EXERCISE PROMPT »
Go over the records and copy every line with the string "rotate".

RAW DATA »
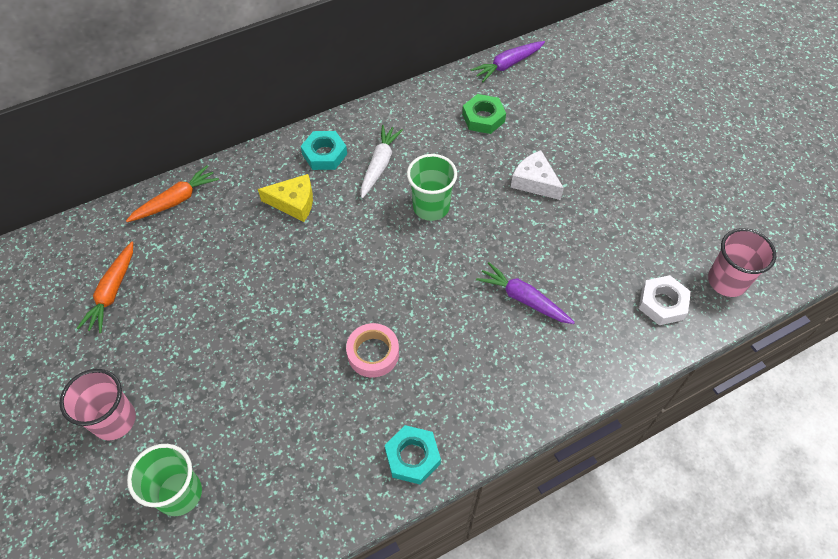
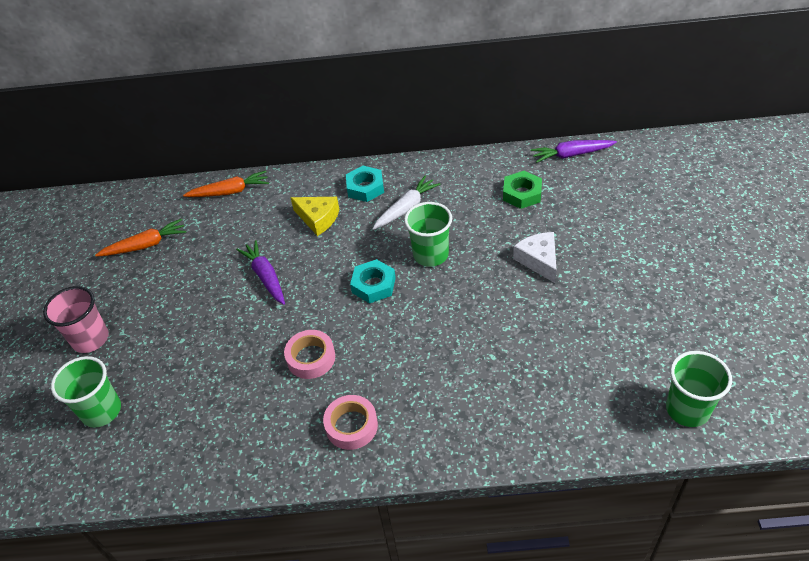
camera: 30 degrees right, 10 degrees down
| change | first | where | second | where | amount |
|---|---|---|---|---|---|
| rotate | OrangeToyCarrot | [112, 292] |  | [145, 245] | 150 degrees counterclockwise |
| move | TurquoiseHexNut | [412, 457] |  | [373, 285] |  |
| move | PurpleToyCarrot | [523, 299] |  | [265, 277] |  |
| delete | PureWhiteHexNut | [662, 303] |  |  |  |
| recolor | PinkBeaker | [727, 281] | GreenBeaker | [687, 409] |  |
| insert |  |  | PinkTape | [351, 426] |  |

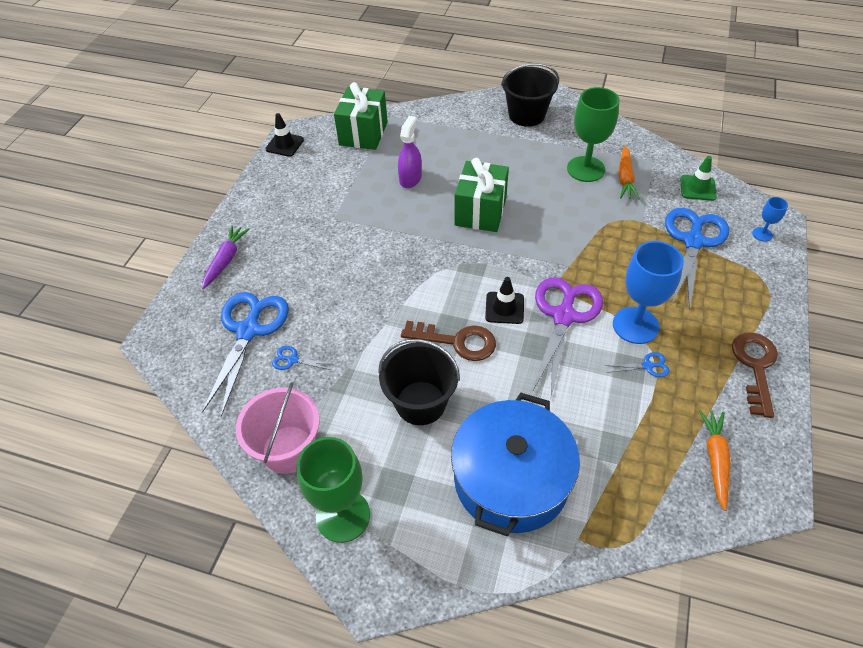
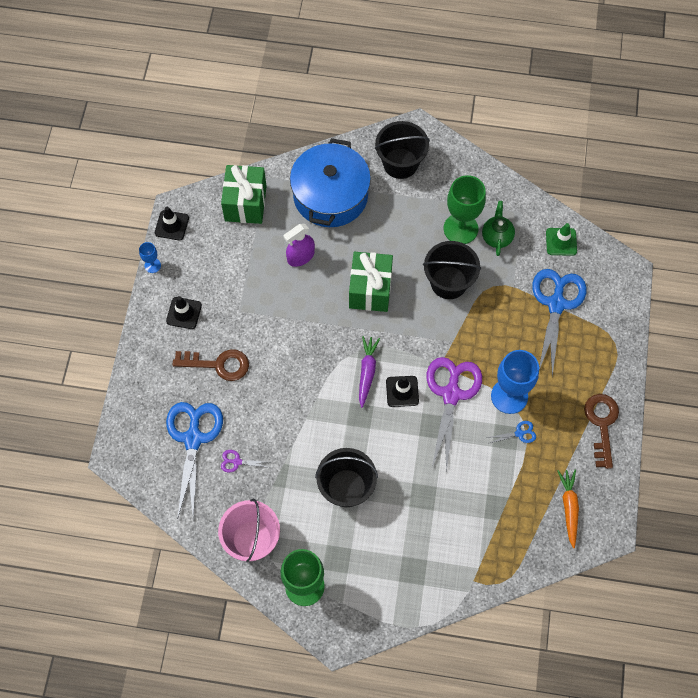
camera: 10 degrees left, 15 degrees up
| change | first | where | second | where | amount |
|---|---|---|---|---|---|
| move | PurpleToyCarrot | [226, 260] |  | [367, 372] |  |
| recolor | RoyalBluePairOfScissors | [293, 360] | PurplePairOfScissors | [237, 462] |  |
| rotate | PurpleSprayCleaner | [410, 178] |  | [300, 256] | 135 degrees counterclockwise |
| move | RussetDoorKey | [457, 341] |  | [218, 364] |  |
| move | RoyalBlueStockpot | [511, 479] |  | [330, 195] |  |
| replace | OrangeToyCarrot | [625, 178] | GreenTeapot | [497, 237] |  |
| move | RoyalBlueChalice | [762, 234] |  | [152, 265] |  |
| insert |  |  | JetBlackSafetyCone | [184, 313] |  |
| insert |  |  | JetBlackPail | [448, 282] |  |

ANSWER BOX »
| rotate | OrangeToyCarrot | [112, 292] |  | [145, 245] | 150 degrees counterclockwise |
| rotate | PurpleSprayCleaner | [410, 178] |  | [300, 256] | 135 degrees counterclockwise |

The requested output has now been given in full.